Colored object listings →
== Segment start ==

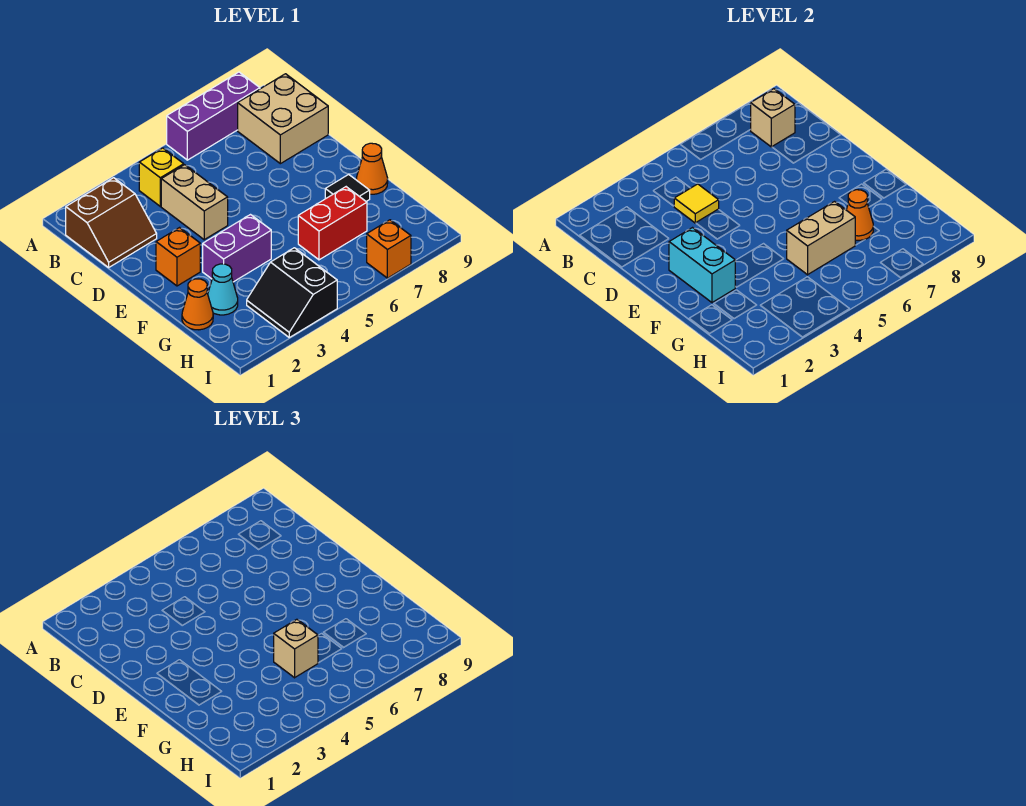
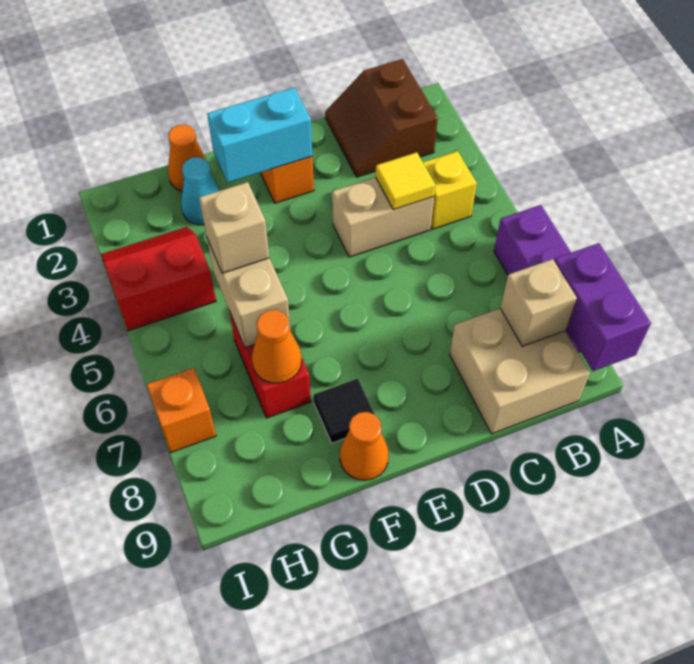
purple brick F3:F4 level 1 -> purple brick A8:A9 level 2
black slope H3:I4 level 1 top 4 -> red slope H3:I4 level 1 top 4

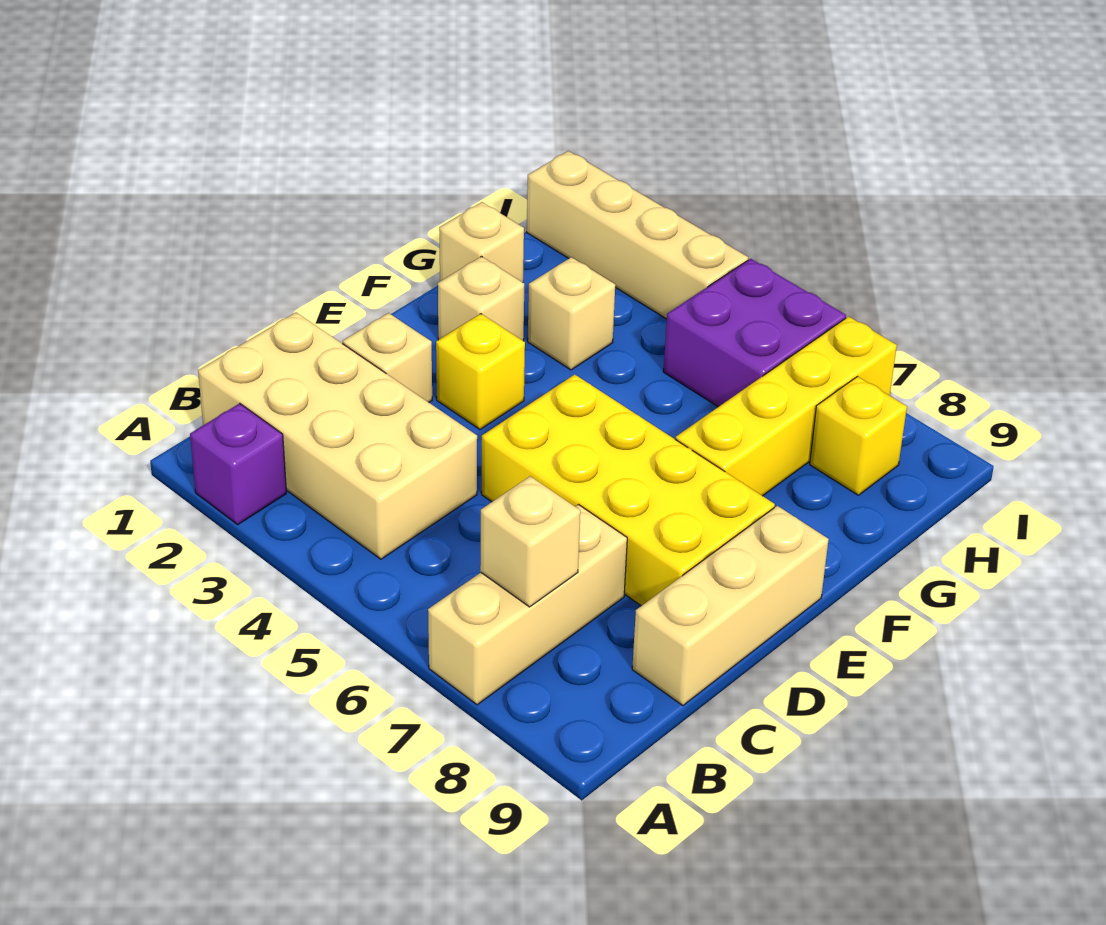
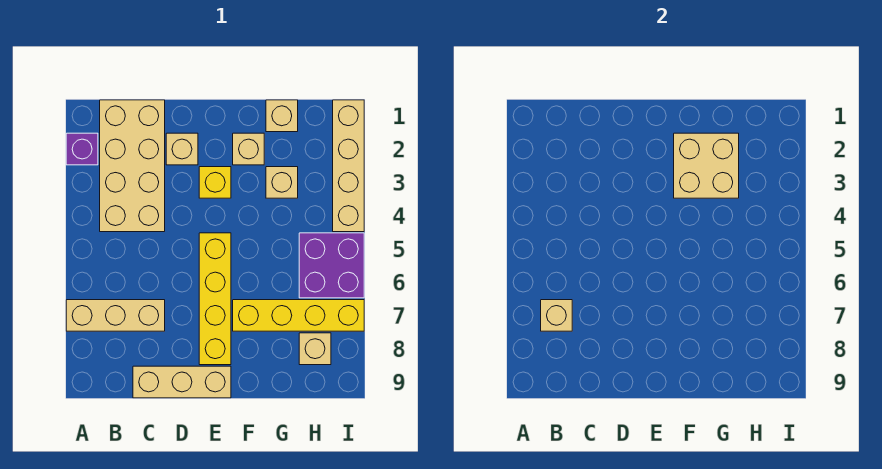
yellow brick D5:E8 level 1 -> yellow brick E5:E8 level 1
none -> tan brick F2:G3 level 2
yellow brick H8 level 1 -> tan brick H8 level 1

== Segment end ==

Task statement → Without the pictures, print the records in full, exactly as they appear.

Output →
purple brick F3:F4 level 1 -> purple brick A8:A9 level 2
black slope H3:I4 level 1 top 4 -> red slope H3:I4 level 1 top 4

yellow brick D5:E8 level 1 -> yellow brick E5:E8 level 1
none -> tan brick F2:G3 level 2
yellow brick H8 level 1 -> tan brick H8 level 1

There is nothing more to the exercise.